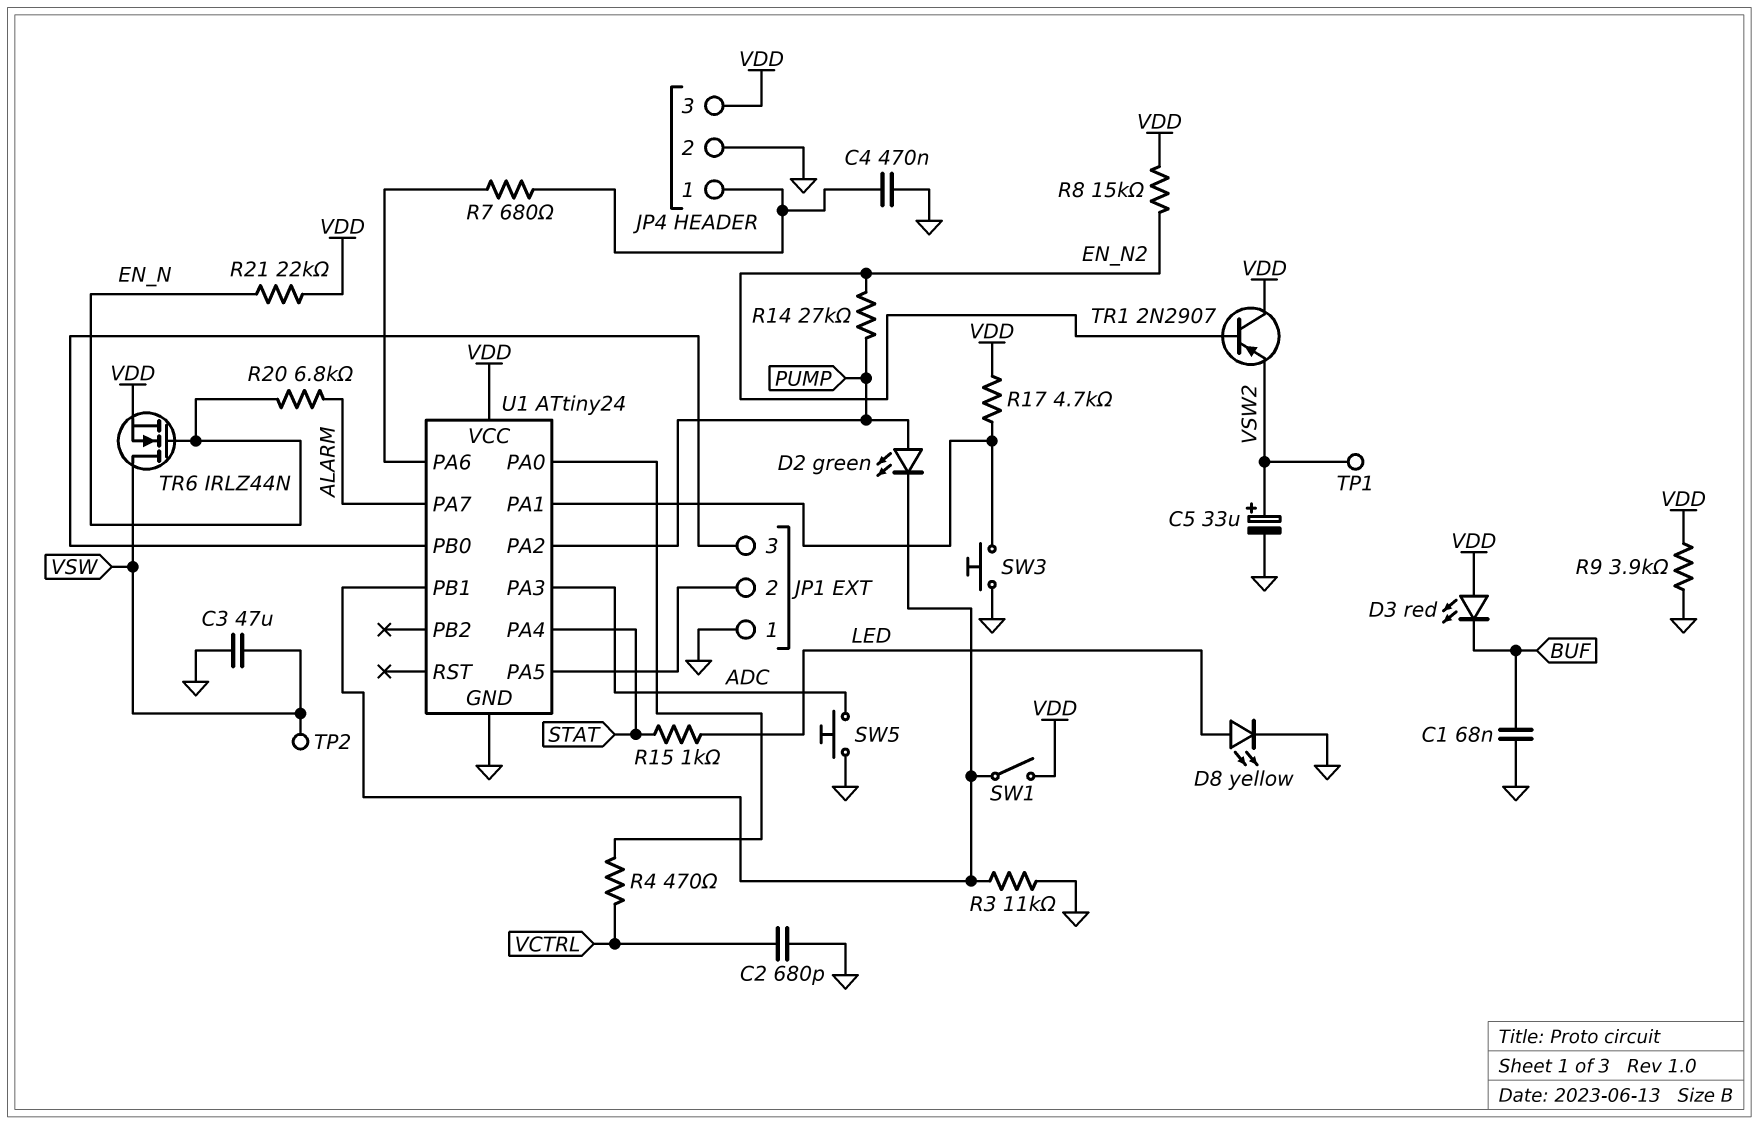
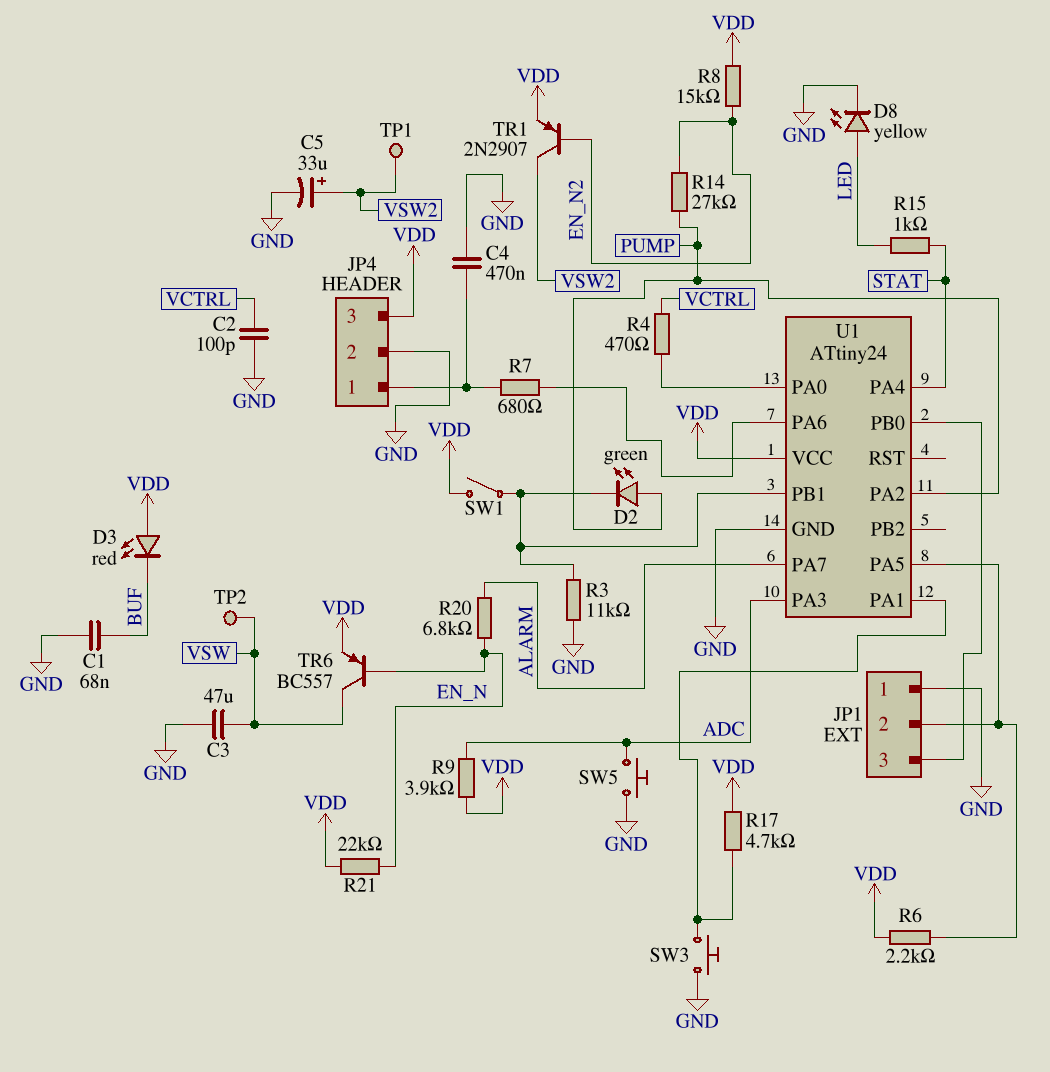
C2: 680pF (GND, VCTRL) -> 100pF (GND, VCTRL)
R6: none -> 2.2k (JP1/2, VDD)
R9: 3.9k (GND, VDD) -> 3.9k (ADC, VDD)
TR1: PNP 2N2907 (B EN_N2, C VDD, E VSW2) -> PNP 2N2907 (B EN_N2, C VSW2, E VDD)
TR6: NMOS IRLZ44N (G EN_N, D VSW, S VDD) -> PNP BC557 (B EN_N, C VSW, E VDD)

**Activity**
Find the line containing "TR1: PNP 2N2907" in the material above. Print it and every line after it through the end, exactly and only those.

**Expected output**
TR1: PNP 2N2907 (B EN_N2, C VDD, E VSW2) -> PNP 2N2907 (B EN_N2, C VSW2, E VDD)
TR6: NMOS IRLZ44N (G EN_N, D VSW, S VDD) -> PNP BC557 (B EN_N, C VSW, E VDD)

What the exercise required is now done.